• [Work task]:
Copy out, from the data below, each line in which the word "plate" occurs.

[Opening Data records section]

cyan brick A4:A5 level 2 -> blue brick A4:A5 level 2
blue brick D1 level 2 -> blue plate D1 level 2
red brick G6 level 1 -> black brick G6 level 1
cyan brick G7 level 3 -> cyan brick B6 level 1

[Closing Data records section]
[Opening Data records section]

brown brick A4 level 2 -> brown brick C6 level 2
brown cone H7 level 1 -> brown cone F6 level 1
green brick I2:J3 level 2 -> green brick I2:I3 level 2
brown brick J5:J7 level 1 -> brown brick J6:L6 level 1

[Closing Data records section]
[Opening Data records section]

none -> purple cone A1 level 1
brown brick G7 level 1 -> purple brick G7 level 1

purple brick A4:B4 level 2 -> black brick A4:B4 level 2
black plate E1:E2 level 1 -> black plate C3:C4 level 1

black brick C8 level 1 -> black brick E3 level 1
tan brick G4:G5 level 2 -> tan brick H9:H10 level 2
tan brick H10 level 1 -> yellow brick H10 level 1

[Closing Data records section]

• [Completed task]:
blue brick D1 level 2 -> blue plate D1 level 2
black plate E1:E2 level 1 -> black plate C3:C4 level 1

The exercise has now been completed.